* Exercise inputs:
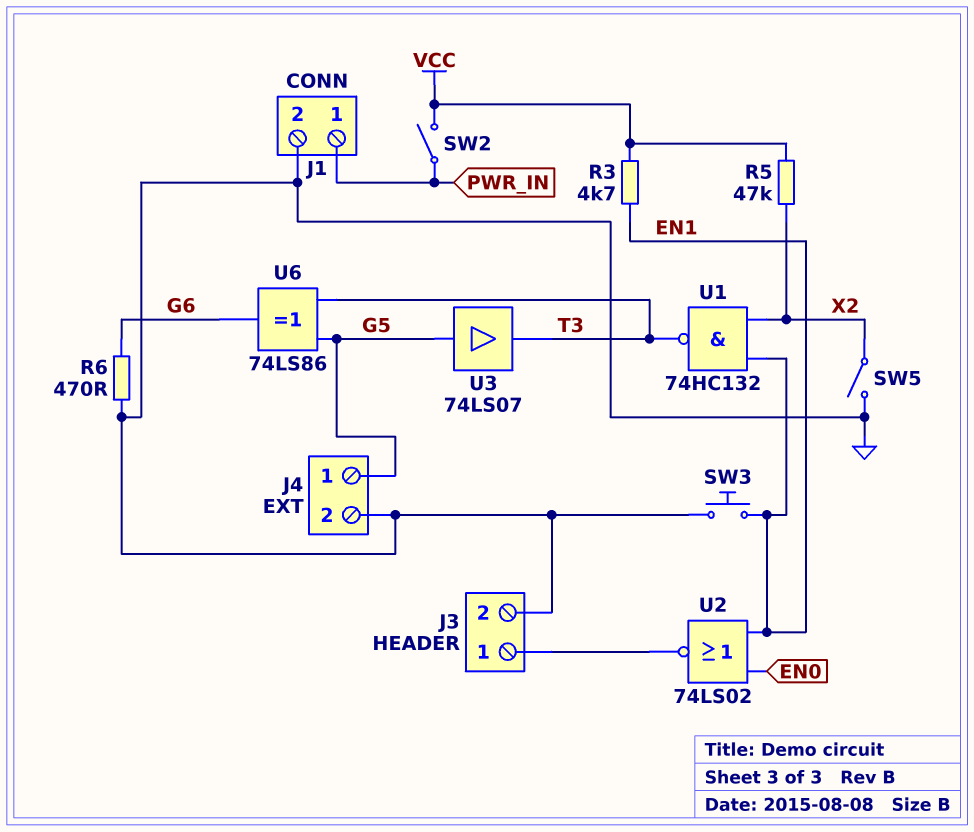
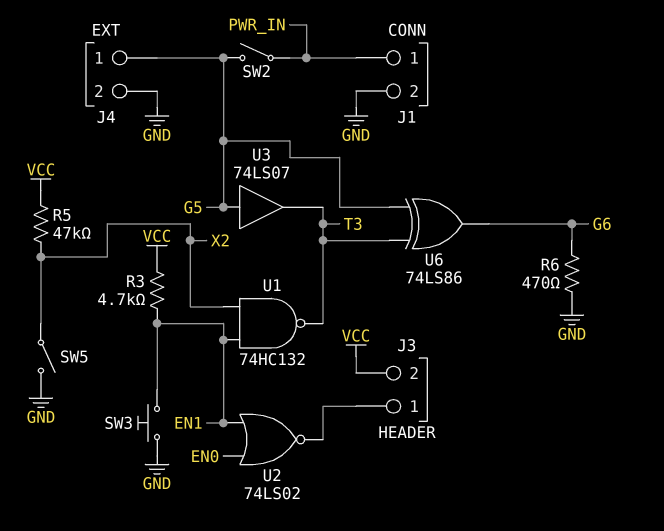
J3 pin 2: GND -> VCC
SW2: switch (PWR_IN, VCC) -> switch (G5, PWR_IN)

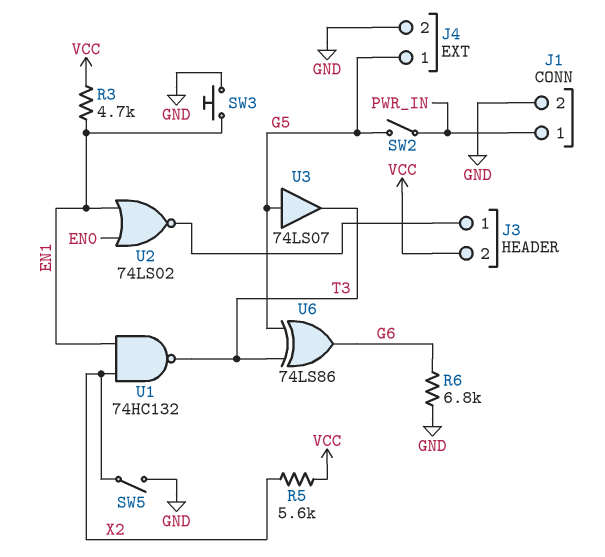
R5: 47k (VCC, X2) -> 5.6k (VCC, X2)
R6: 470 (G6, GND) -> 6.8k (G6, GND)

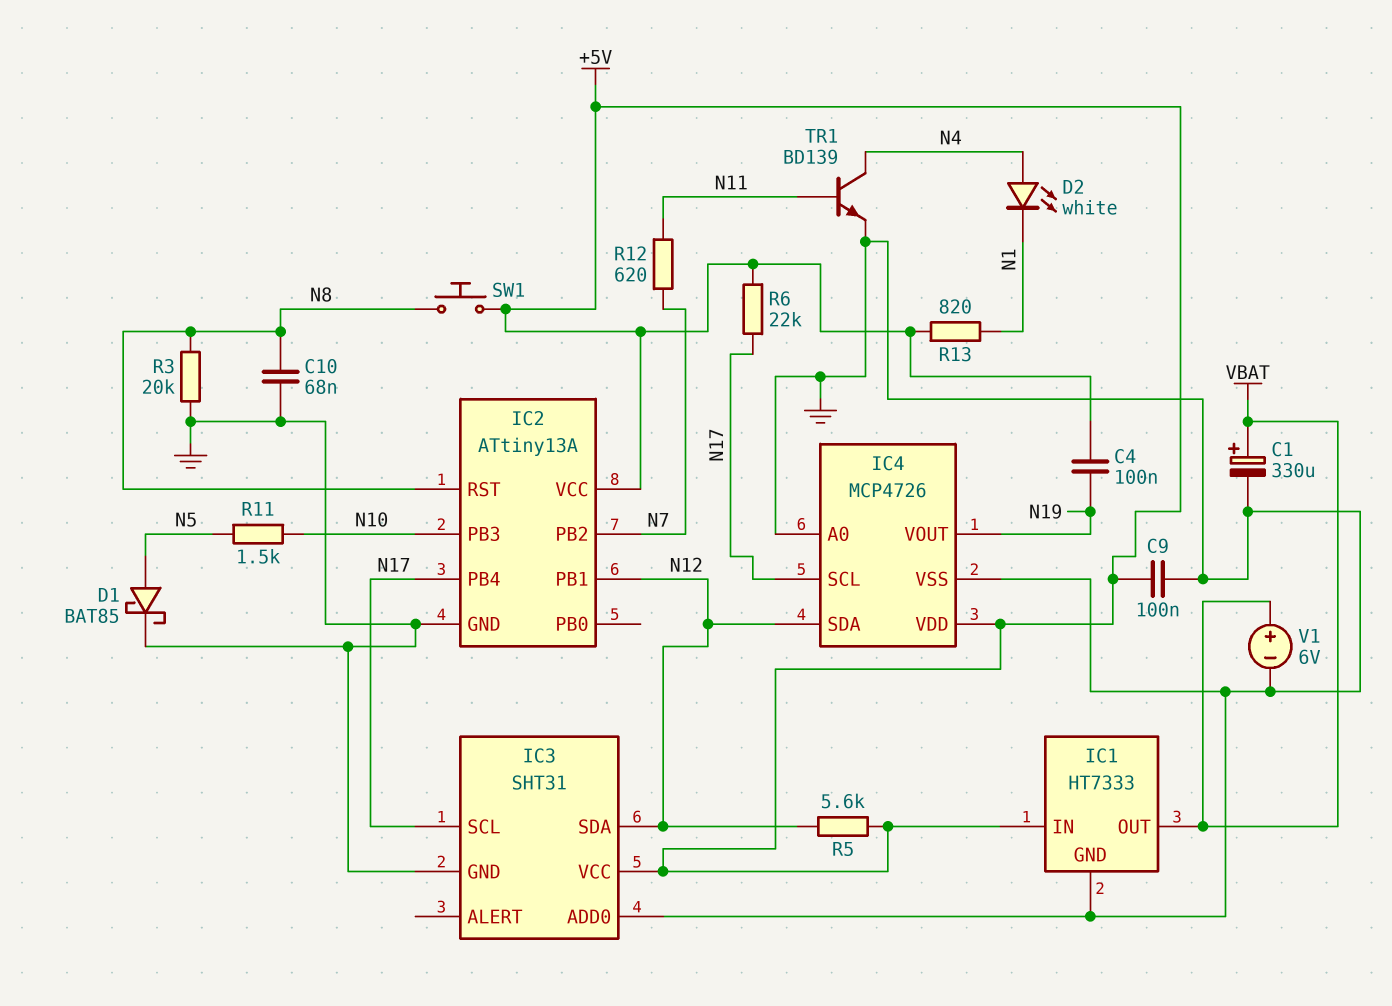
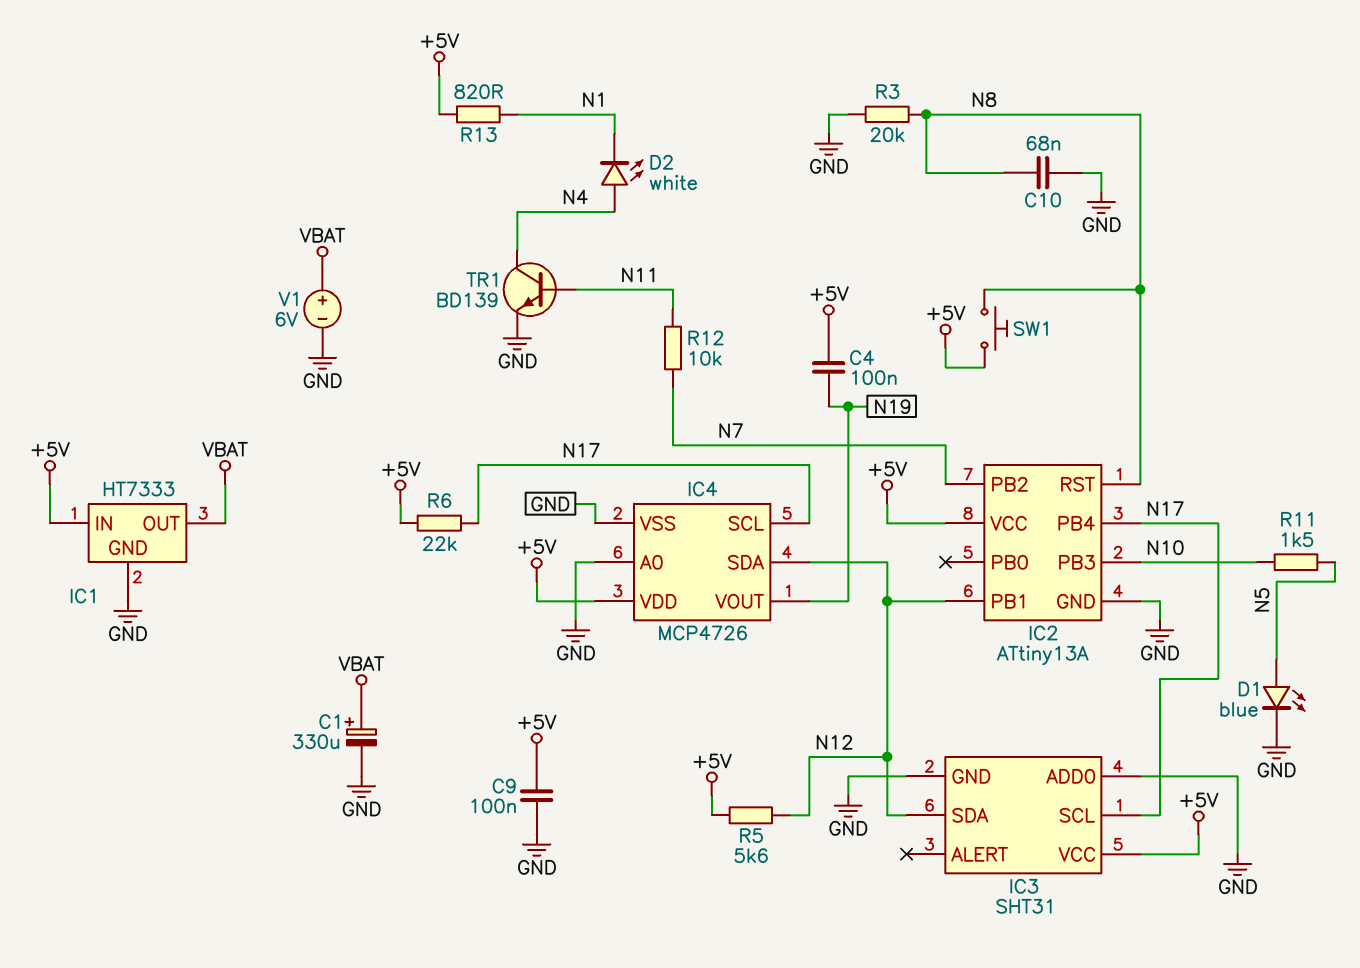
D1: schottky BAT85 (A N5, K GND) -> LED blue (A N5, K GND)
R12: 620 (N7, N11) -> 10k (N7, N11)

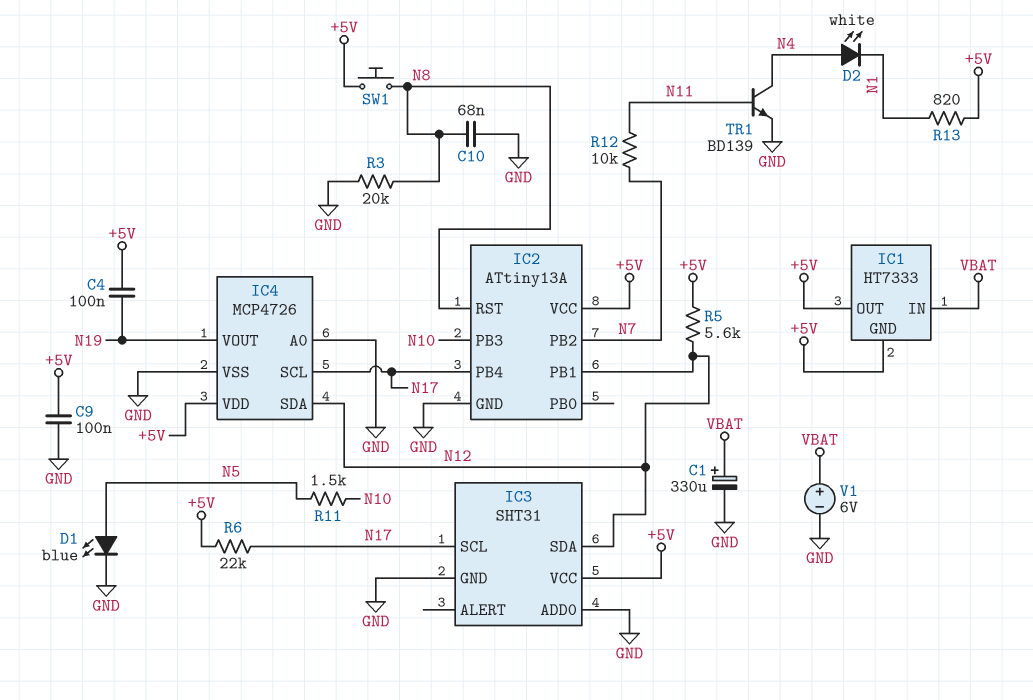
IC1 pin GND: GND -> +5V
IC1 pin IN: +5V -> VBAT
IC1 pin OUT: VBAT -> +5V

* * *

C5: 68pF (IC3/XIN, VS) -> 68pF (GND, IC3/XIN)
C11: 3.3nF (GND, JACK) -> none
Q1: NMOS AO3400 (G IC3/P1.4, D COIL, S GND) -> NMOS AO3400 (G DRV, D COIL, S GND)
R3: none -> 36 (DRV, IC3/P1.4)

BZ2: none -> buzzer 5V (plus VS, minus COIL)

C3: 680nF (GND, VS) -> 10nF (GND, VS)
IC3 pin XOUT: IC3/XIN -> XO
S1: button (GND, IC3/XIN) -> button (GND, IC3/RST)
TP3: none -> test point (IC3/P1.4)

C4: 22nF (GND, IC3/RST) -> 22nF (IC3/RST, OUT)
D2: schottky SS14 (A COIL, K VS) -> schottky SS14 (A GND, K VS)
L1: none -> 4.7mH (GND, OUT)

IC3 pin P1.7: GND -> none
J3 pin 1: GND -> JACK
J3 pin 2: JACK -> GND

...

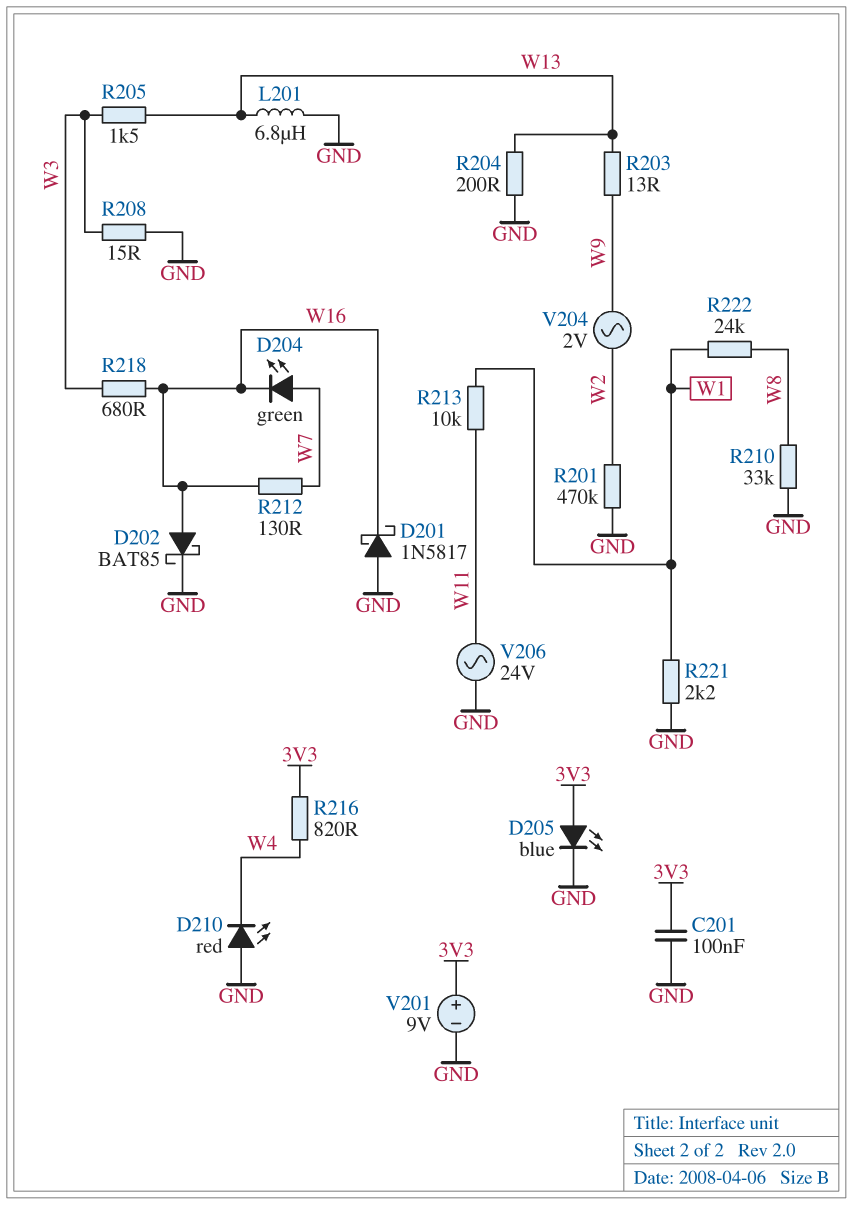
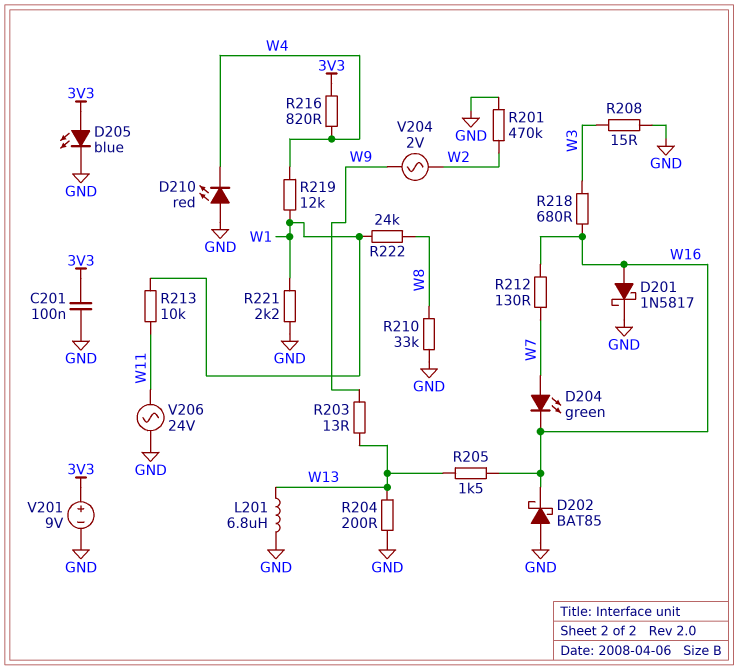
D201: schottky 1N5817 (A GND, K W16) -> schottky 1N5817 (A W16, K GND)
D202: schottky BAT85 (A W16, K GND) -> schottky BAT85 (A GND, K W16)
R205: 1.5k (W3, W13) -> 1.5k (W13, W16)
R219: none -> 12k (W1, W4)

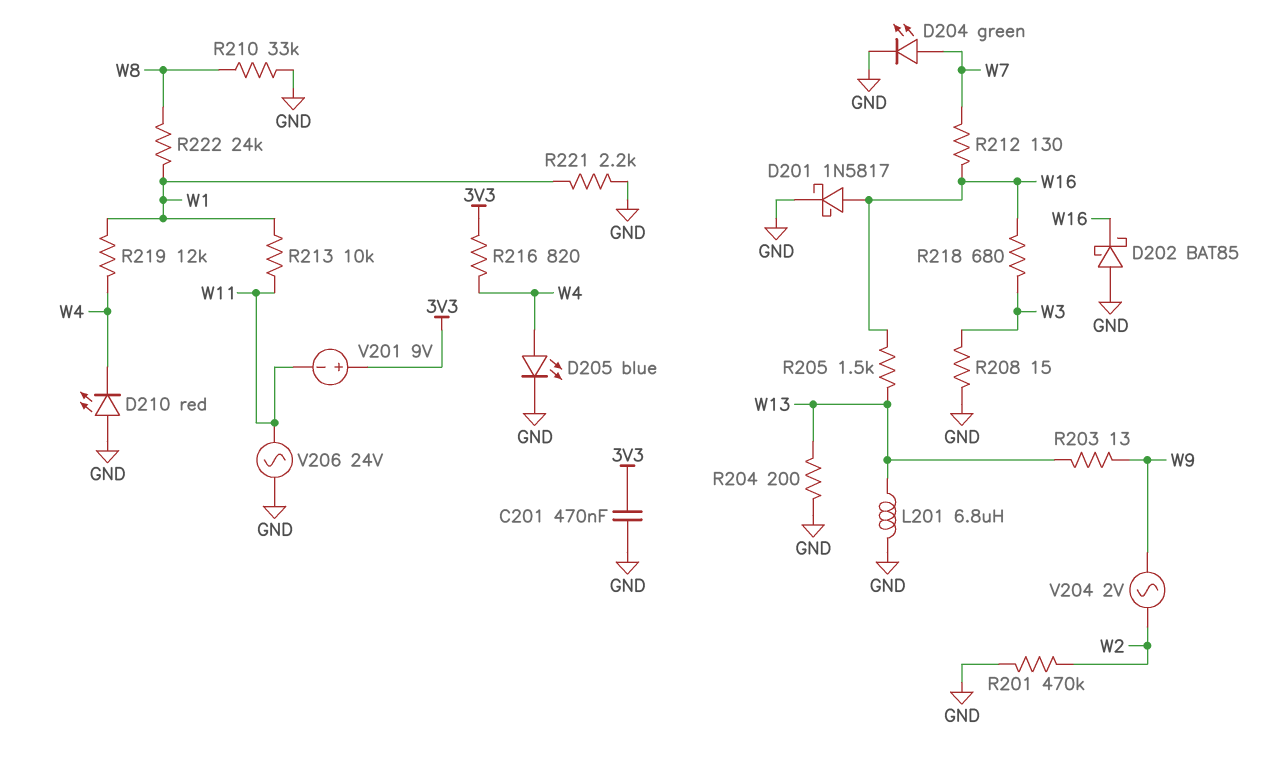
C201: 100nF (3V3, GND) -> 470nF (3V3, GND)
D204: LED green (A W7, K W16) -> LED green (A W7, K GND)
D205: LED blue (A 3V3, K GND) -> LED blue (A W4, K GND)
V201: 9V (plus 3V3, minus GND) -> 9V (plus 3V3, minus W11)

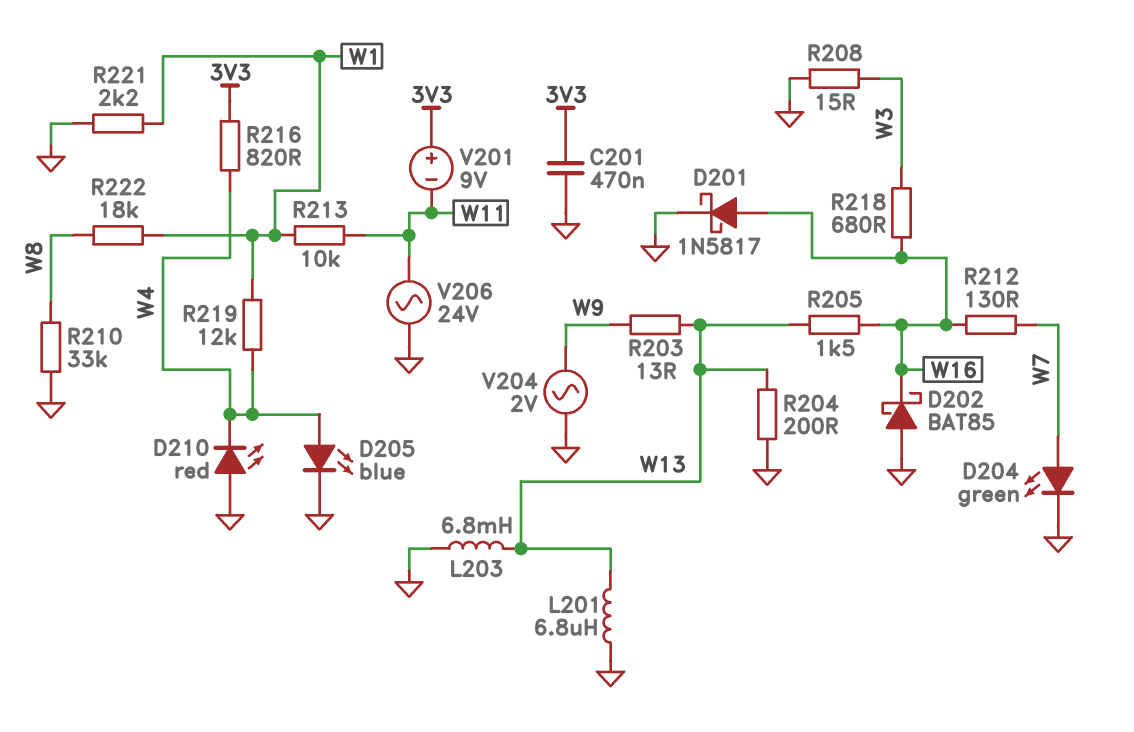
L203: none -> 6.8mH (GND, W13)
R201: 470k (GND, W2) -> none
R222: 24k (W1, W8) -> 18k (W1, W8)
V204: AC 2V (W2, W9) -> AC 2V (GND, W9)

* Work request: What is needed is a verbatim copy of every line in the records above from the one containing "D2: schottky SS14" down to the one containing "J3 pin 2: JACK -> GND", both included, and nothing more.

* Result of the exercise:
D2: schottky SS14 (A COIL, K VS) -> schottky SS14 (A GND, K VS)
L1: none -> 4.7mH (GND, OUT)

IC3 pin P1.7: GND -> none
J3 pin 1: GND -> JACK
J3 pin 2: JACK -> GND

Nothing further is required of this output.